◆ **Task brief**: Nothing but the lines from the one containing "(297, 166) = (531, 158): orange can -> none" through the end of the material should be restated, and each exactly.
(Recorded information Opens)
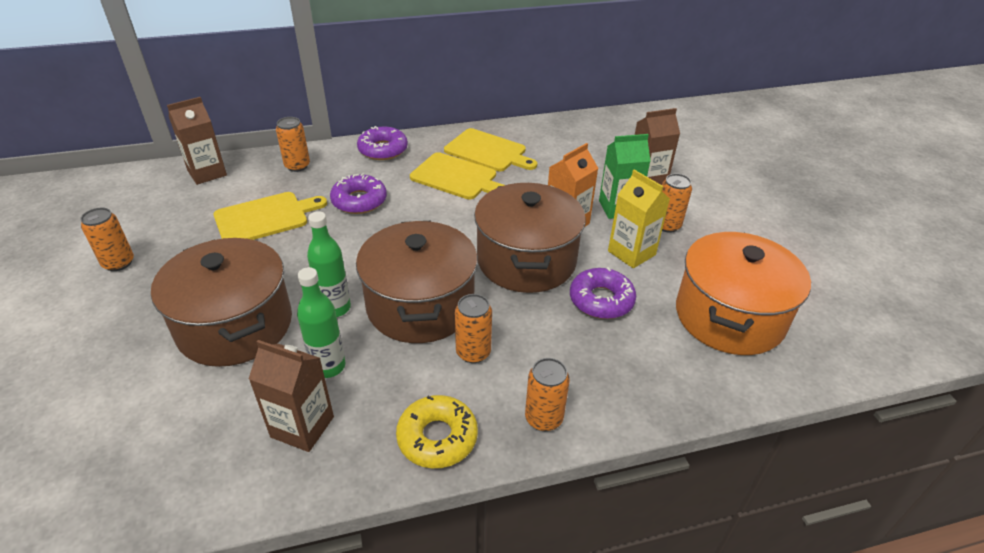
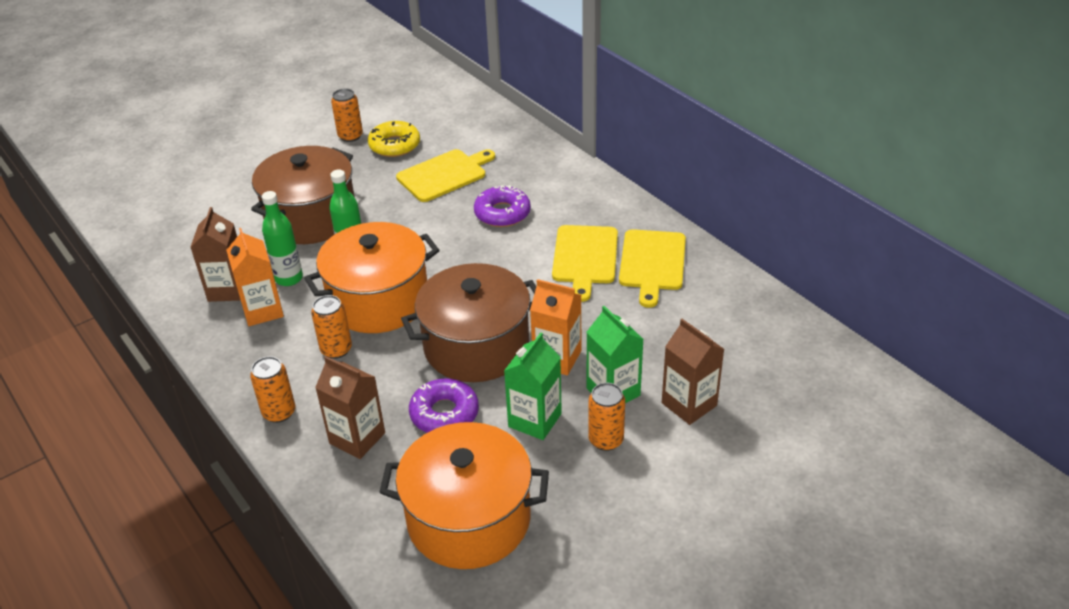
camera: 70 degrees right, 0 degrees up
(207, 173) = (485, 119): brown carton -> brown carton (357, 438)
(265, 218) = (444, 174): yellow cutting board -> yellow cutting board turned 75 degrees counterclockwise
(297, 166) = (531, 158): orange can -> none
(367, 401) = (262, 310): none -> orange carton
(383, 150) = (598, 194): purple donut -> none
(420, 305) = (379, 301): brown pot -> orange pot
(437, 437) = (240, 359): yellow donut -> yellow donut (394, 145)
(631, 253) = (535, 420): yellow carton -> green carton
(Recorded information Closes)
◆ **The answer**:
(297, 166) = (531, 158): orange can -> none
(367, 401) = (262, 310): none -> orange carton
(383, 150) = (598, 194): purple donut -> none
(420, 305) = (379, 301): brown pot -> orange pot
(437, 437) = (240, 359): yellow donut -> yellow donut (394, 145)
(631, 253) = (535, 420): yellow carton -> green carton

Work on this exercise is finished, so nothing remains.